__WHAT YOU WILL DO__. What lines in the records include the string "brown"? Return each one.

BEGIN

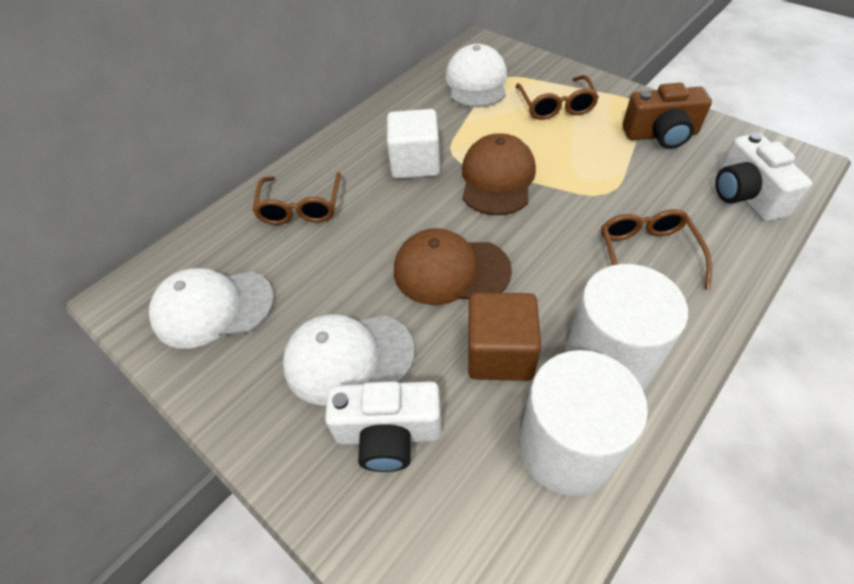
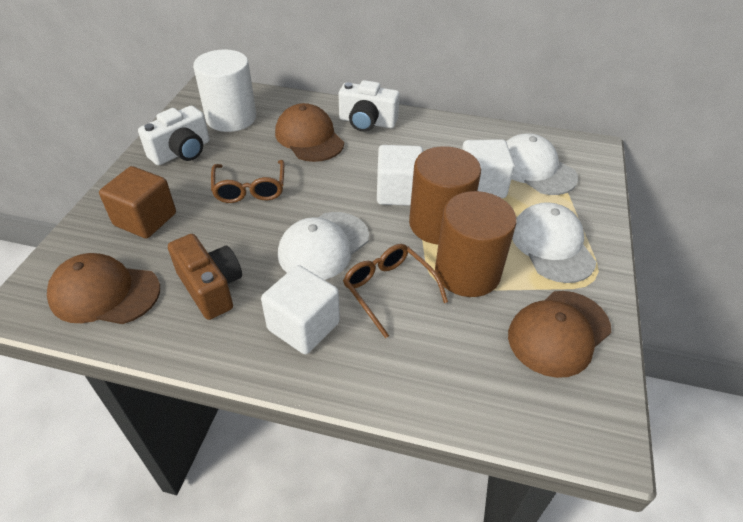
brown cap: 2 -> 3
brown cylinder: 0 -> 2
brown glasses: 3 -> 2
white cube: 1 -> 3
white cylinder: 2 -> 1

END

__ANSWER SECTION__.
brown cap: 2 -> 3
brown cylinder: 0 -> 2
brown glasses: 3 -> 2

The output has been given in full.